EXERCISE GOAL – Go to the line that contains "goblet in pure", then write out that line and all that follow to the end of the listing, exactly and without pictures.
*** Opening of INFORMATION ***
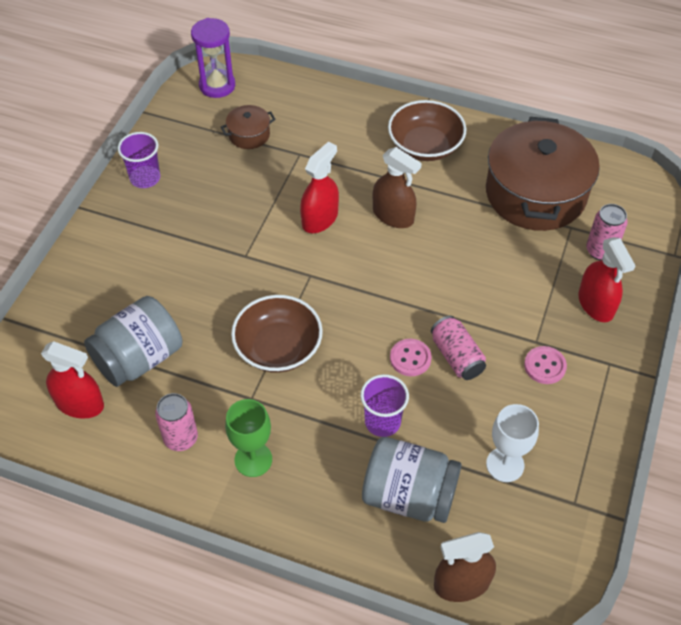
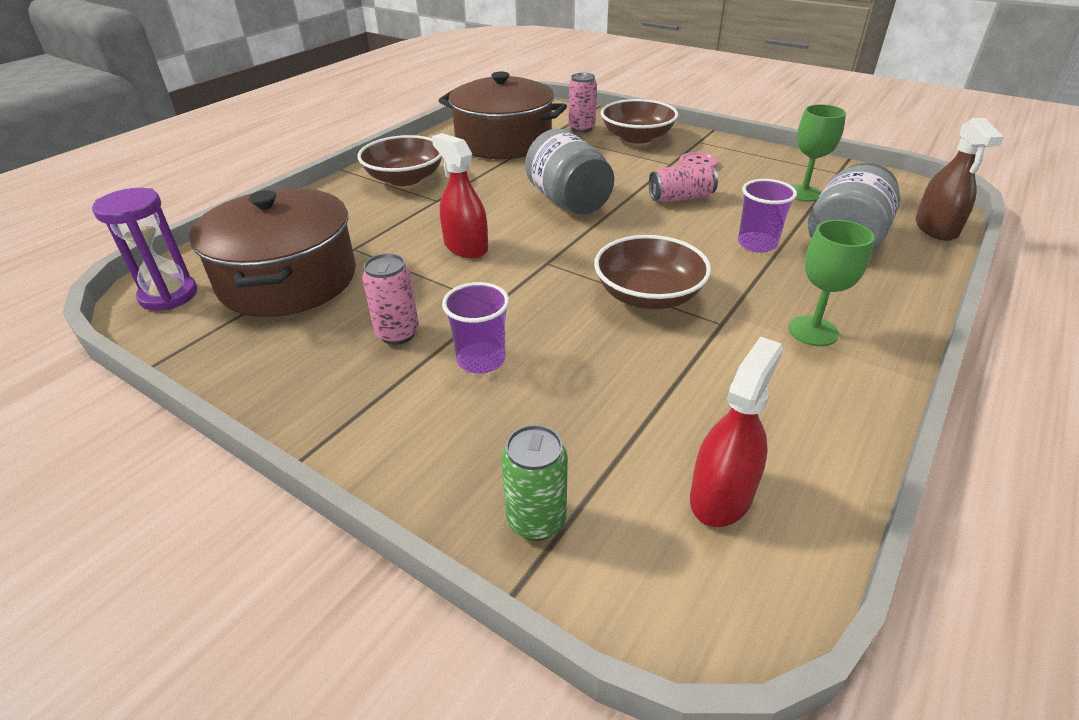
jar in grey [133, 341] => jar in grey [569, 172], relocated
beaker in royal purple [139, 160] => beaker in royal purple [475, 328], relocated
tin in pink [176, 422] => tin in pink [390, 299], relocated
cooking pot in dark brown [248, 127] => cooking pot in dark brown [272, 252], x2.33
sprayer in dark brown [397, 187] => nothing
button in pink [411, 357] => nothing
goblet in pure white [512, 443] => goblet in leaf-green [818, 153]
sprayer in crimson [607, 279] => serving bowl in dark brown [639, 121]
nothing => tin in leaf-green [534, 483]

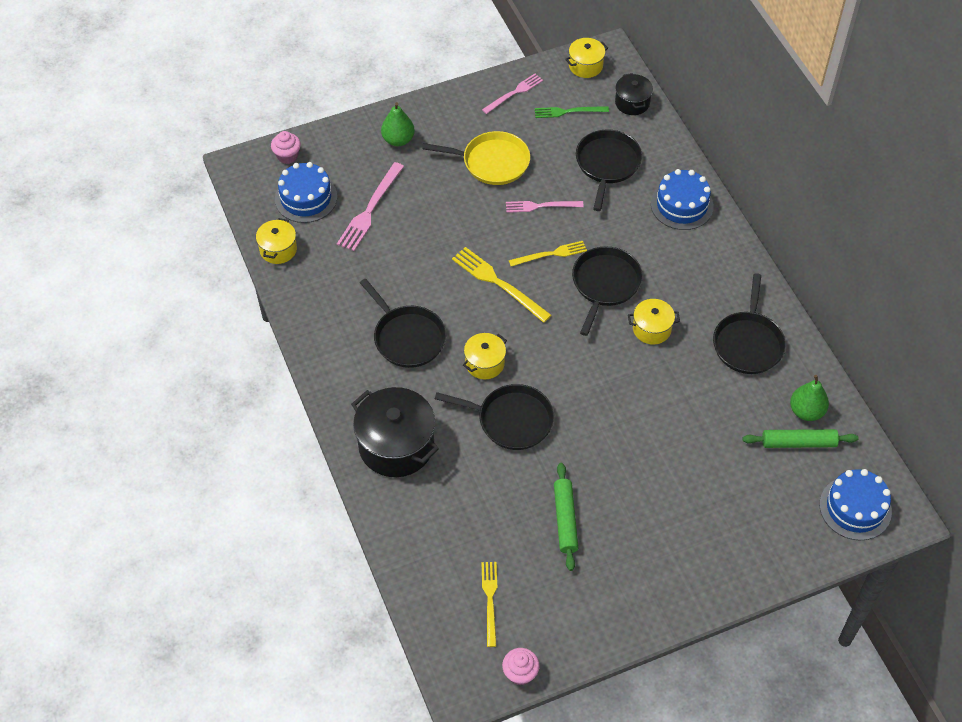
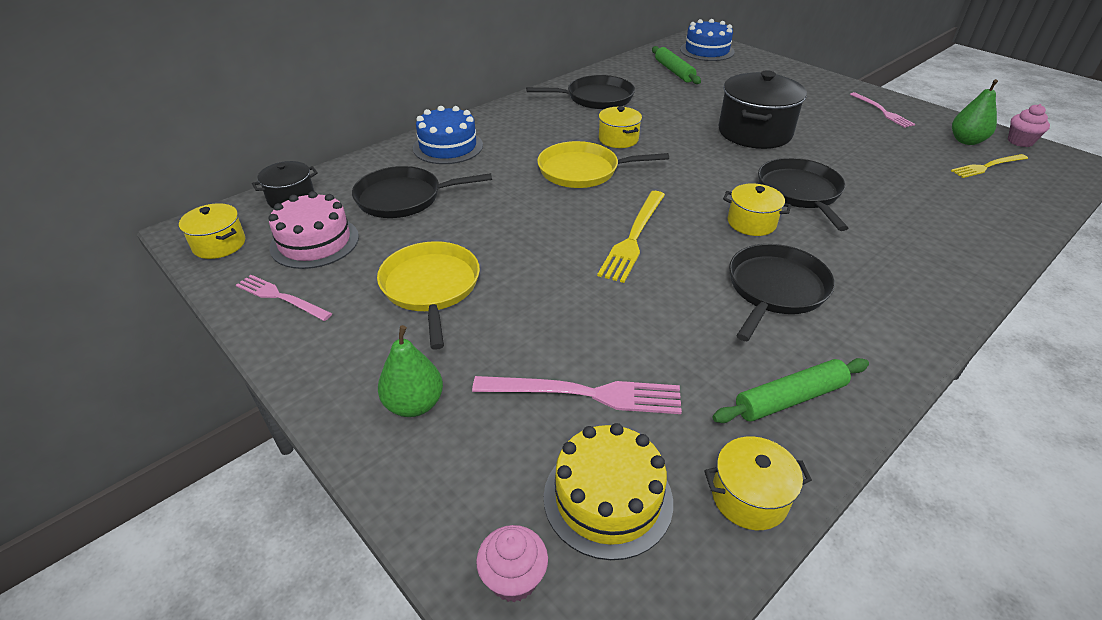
layer cake in cobalt [306, 192] => layer cake in bright yellow [608, 491]
cooking pot in jet-black [395, 432] => cooking pot in jet-black [762, 109], relocated
table fork in pink [545, 207] => table fork in pink [882, 110], relocated
table fork in bright yellow [548, 253] => nothing
table fork in leaf-green [572, 112] => layer cake in pink [313, 230]
pastry roller in leaf-green [566, 517] => pastry roller in leaf-green [791, 390], relocated
frying pan in jet-black [607, 291] => frying pan in bright yellow [603, 164]
pear fruit in leaf-green [809, 398] => pear fruit in leaf-green [975, 112], relocated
*** Close of INFORMATION ***
WORKED SOLUTION –
goblet in pure white [512, 443] => goblet in leaf-green [818, 153]
sprayer in crimson [607, 279] => serving bowl in dark brown [639, 121]
nothing => tin in leaf-green [534, 483]

layer cake in cobalt [306, 192] => layer cake in bright yellow [608, 491]
cooking pot in jet-black [395, 432] => cooking pot in jet-black [762, 109], relocated
table fork in pink [545, 207] => table fork in pink [882, 110], relocated
table fork in bright yellow [548, 253] => nothing
table fork in leaf-green [572, 112] => layer cake in pink [313, 230]
pastry roller in leaf-green [566, 517] => pastry roller in leaf-green [791, 390], relocated
frying pan in jet-black [607, 291] => frying pan in bright yellow [603, 164]
pear fruit in leaf-green [809, 398] => pear fruit in leaf-green [975, 112], relocated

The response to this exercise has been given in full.